▶ **Your task**: Read through the lines below and copy the ones holding the string "blue".

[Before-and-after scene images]
————————
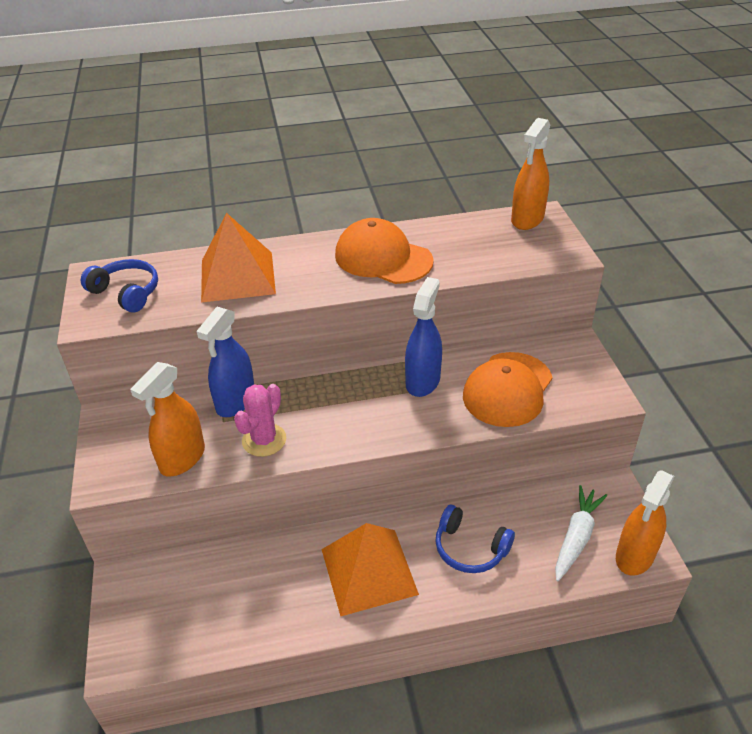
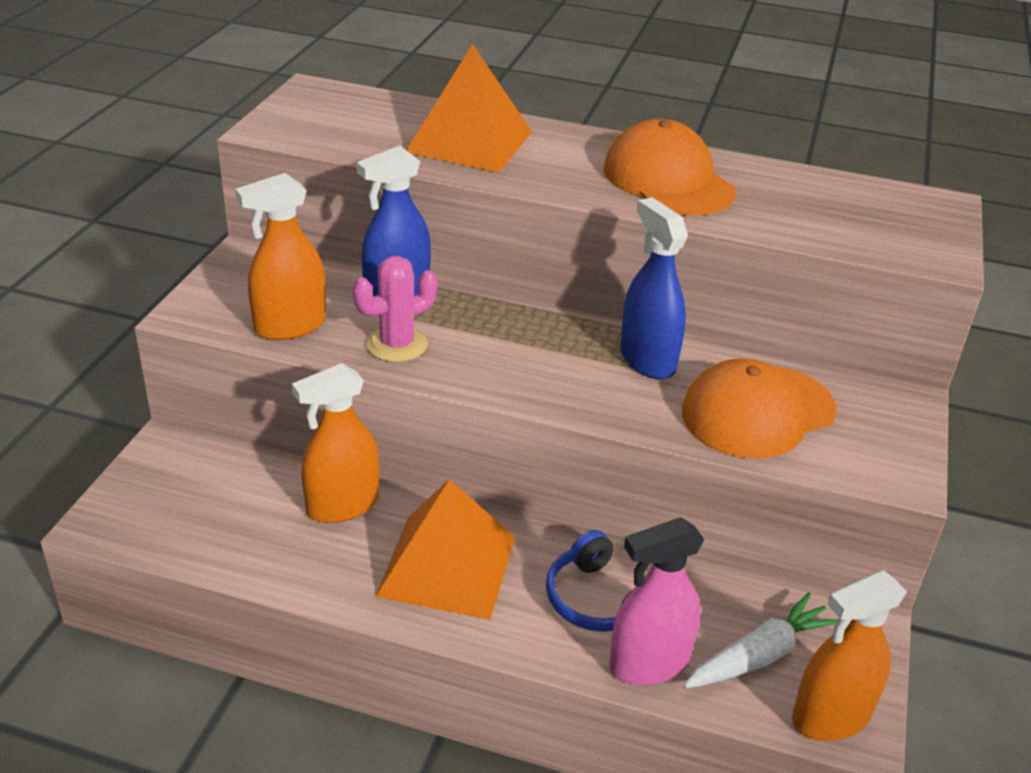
camera: 25 degrees right, 5 degrees down
(126, 293) = (331, 117): blue headphones -> none
(423, 381) = (647, 360): blue spray bottle -> blue spray bottle turned 75 degrees counterclockwise
(524, 575) = (648, 664): none -> pink spray bottle
(527, 219) = (913, 201): orange spray bottle -> orange spray bottle (342, 505)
————————
▶ **Result for this task**:
(126, 293) = (331, 117): blue headphones -> none
(423, 381) = (647, 360): blue spray bottle -> blue spray bottle turned 75 degrees counterclockwise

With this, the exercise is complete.